GIVEN REQUEST:
Pick out each line of the records below that contains the string "tuplet", and copy those lines.

STORED DATA:
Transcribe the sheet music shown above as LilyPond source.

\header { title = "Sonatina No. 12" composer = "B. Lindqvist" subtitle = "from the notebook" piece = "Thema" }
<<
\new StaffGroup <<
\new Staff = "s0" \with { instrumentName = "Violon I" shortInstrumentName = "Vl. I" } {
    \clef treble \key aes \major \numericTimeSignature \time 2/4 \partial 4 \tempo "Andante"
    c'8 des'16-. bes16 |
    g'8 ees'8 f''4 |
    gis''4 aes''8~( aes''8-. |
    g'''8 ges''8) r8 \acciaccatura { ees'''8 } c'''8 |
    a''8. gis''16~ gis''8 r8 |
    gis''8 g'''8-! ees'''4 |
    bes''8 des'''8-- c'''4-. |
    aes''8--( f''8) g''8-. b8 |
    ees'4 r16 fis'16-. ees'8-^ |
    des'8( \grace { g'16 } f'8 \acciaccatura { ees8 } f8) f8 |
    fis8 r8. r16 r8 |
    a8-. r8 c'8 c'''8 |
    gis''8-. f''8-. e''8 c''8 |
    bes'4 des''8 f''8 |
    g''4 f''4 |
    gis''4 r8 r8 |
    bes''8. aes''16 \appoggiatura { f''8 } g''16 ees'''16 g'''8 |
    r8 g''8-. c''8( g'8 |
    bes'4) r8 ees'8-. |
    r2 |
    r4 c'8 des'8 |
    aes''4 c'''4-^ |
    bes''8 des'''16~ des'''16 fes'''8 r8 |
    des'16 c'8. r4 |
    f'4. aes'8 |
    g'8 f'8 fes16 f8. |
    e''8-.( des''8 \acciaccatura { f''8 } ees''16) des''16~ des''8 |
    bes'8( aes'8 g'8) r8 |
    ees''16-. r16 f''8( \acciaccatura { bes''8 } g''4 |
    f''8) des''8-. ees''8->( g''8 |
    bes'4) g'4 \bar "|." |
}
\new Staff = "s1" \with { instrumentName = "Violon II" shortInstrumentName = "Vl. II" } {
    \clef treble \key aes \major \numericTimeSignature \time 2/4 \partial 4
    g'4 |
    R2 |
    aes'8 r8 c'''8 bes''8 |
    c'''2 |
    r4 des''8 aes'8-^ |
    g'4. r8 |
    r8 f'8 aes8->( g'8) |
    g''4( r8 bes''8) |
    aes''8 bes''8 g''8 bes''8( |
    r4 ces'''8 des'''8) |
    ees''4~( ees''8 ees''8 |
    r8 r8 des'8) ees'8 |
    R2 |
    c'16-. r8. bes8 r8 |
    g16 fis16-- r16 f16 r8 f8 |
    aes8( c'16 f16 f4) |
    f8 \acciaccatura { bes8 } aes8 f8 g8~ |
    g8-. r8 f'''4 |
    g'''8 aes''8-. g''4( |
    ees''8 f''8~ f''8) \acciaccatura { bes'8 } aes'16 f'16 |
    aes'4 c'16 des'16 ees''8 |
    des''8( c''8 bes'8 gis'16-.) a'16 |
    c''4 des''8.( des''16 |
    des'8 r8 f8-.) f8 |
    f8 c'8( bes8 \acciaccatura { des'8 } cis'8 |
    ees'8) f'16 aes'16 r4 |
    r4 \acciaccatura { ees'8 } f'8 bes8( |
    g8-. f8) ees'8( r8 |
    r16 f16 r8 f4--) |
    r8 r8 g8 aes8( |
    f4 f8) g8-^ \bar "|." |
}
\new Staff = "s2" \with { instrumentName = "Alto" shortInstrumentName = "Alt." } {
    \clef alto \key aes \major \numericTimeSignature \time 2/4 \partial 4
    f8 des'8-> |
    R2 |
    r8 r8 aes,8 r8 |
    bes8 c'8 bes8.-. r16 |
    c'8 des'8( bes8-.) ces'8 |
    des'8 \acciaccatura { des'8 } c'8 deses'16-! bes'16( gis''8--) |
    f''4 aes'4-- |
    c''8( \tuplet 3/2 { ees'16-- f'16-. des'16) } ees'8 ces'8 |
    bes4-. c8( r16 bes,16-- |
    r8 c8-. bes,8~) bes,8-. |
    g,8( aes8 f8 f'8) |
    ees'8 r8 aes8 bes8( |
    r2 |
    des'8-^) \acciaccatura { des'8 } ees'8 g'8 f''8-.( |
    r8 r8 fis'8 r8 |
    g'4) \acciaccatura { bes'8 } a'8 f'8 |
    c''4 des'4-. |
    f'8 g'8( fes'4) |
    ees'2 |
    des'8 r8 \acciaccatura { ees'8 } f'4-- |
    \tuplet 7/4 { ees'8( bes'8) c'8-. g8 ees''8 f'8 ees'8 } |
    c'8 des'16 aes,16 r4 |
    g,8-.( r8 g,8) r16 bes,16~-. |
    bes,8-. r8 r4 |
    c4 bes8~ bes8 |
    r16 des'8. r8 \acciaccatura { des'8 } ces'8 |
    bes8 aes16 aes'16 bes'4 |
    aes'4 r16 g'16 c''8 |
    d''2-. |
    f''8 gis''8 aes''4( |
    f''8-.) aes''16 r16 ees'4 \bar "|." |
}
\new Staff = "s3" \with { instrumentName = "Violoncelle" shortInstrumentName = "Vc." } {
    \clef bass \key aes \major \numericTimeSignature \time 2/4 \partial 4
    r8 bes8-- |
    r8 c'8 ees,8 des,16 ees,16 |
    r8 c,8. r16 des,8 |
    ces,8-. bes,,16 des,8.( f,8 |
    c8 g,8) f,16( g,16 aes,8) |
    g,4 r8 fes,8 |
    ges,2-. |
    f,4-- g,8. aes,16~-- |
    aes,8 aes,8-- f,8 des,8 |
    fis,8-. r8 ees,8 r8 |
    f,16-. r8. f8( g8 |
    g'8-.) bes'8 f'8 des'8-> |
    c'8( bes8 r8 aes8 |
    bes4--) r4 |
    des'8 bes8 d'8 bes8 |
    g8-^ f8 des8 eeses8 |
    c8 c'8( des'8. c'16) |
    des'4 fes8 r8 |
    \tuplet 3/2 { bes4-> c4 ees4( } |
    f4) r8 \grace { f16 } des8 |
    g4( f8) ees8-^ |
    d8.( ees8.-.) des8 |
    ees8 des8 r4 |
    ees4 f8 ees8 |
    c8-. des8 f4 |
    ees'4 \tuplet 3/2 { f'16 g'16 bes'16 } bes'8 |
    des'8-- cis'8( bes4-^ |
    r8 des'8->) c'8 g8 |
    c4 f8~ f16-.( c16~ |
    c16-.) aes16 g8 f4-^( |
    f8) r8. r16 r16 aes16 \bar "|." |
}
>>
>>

RESULT FOR THIS TASK:
    c''8( \tuplet 3/2 { ees'16-- f'16-. des'16) } ees'8 ces'8 |
    \tuplet 7/4 { ees'8( bes'8) c'8-. g8 ees''8 f'8 ees'8 } |
    \tuplet 3/2 { bes4-> c4 ees4( } |
    ees'4 \tuplet 3/2 { f'16 g'16 bes'16 } bes'8 |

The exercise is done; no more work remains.